Top of MATERIAL PROVIDED

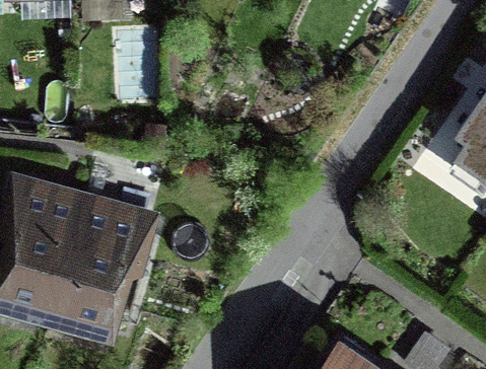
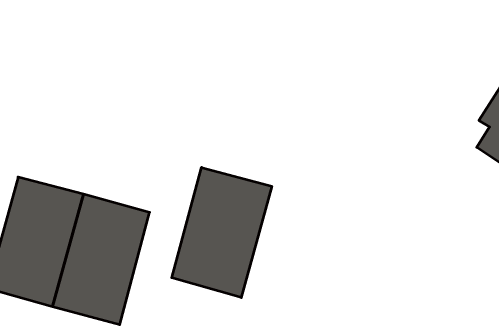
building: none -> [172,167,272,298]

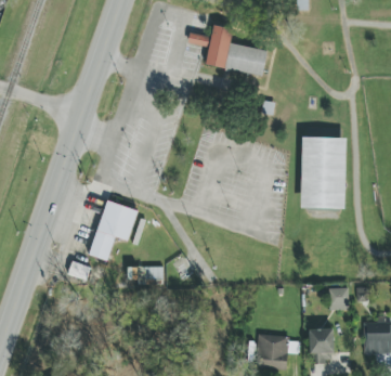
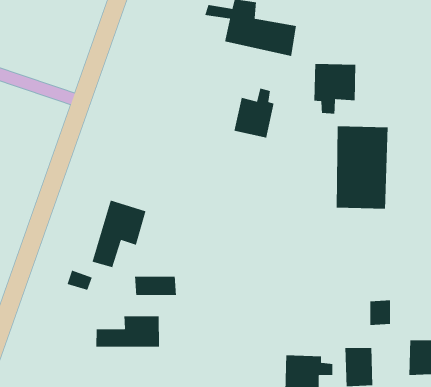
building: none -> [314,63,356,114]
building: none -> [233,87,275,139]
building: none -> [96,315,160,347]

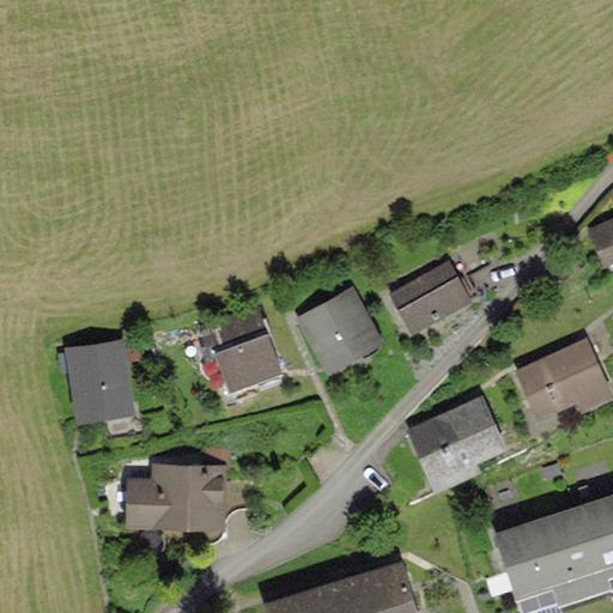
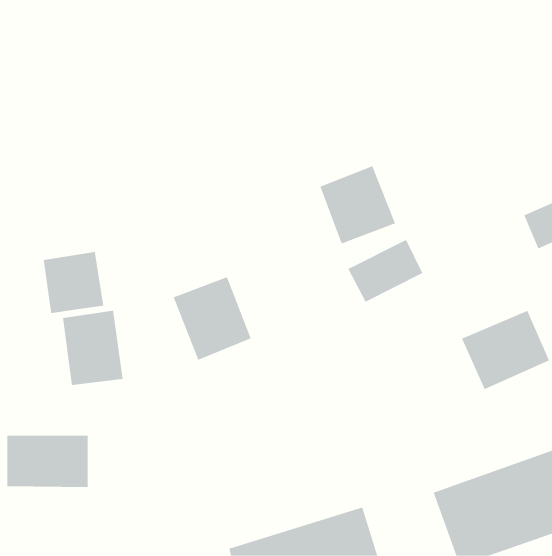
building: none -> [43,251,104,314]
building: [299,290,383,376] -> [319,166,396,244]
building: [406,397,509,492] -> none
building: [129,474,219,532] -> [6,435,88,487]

Bottom of MATERIAL PROVIDED
Top of MATERIAL PROVIDED

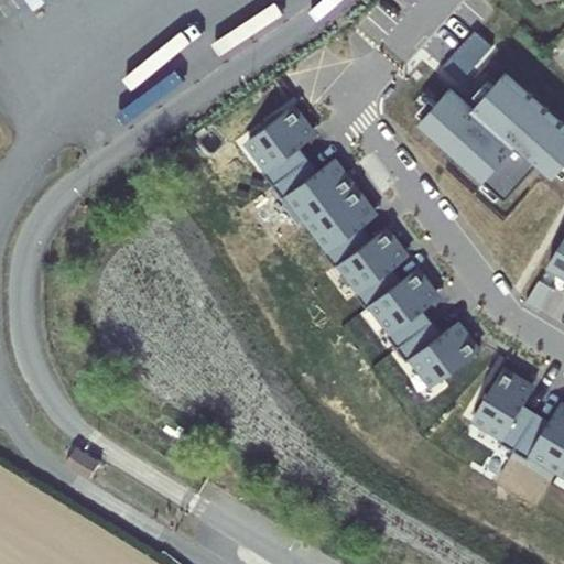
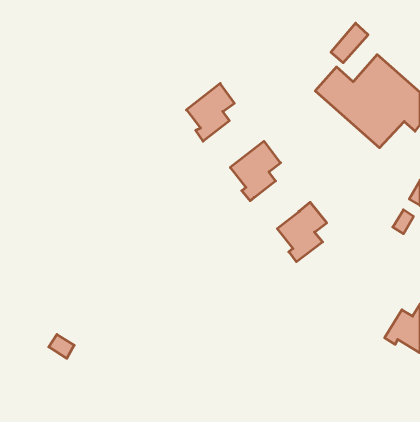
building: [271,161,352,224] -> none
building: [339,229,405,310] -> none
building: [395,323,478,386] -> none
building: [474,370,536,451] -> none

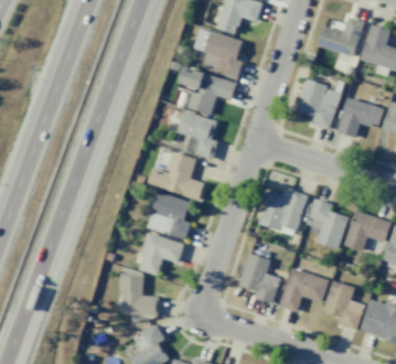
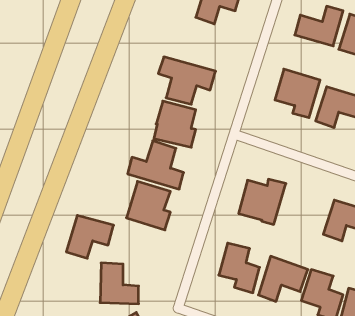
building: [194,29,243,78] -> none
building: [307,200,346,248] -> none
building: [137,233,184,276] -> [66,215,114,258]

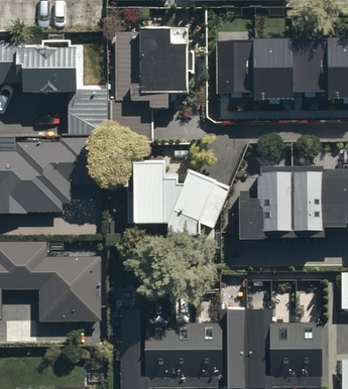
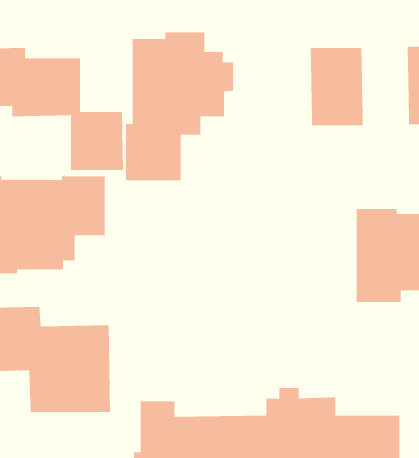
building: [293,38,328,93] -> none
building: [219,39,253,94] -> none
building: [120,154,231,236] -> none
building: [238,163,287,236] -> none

Bottom of MATERIAL PROVIDED
Top of MATERIAL PROVIDED

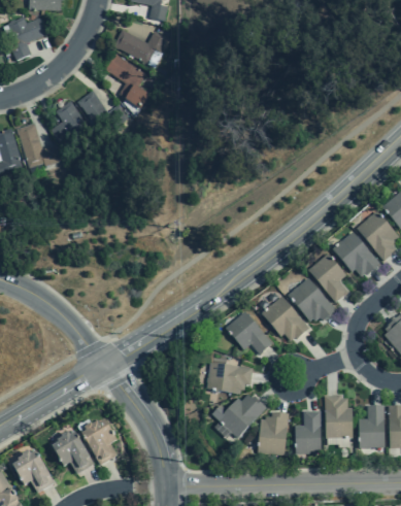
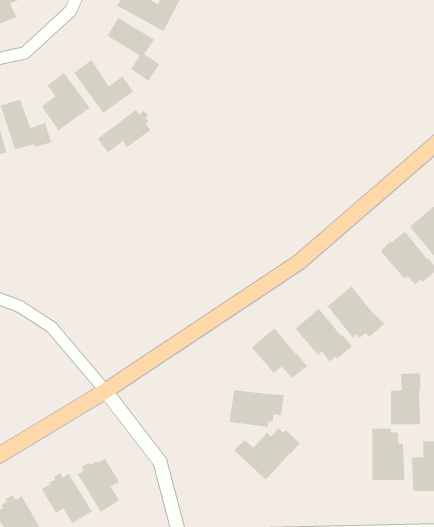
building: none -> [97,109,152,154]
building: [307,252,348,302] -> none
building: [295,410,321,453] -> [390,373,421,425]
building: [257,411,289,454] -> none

Bottom of MATERIAL PROVIDED

- _TASK DETAILS_
Write out, word for word, the stretch of entries that begins at the line with "building: none -> [172,167,272,298]" and ends at the line with "building: [129,474,219,532] -> [6,435,88,487]". Pictures do not belong in it.

- _ANSWER SECTION_
building: none -> [172,167,272,298]

building: none -> [314,63,356,114]
building: none -> [233,87,275,139]
building: none -> [96,315,160,347]

building: none -> [43,251,104,314]
building: [299,290,383,376] -> [319,166,396,244]
building: [406,397,509,492] -> none
building: [129,474,219,532] -> [6,435,88,487]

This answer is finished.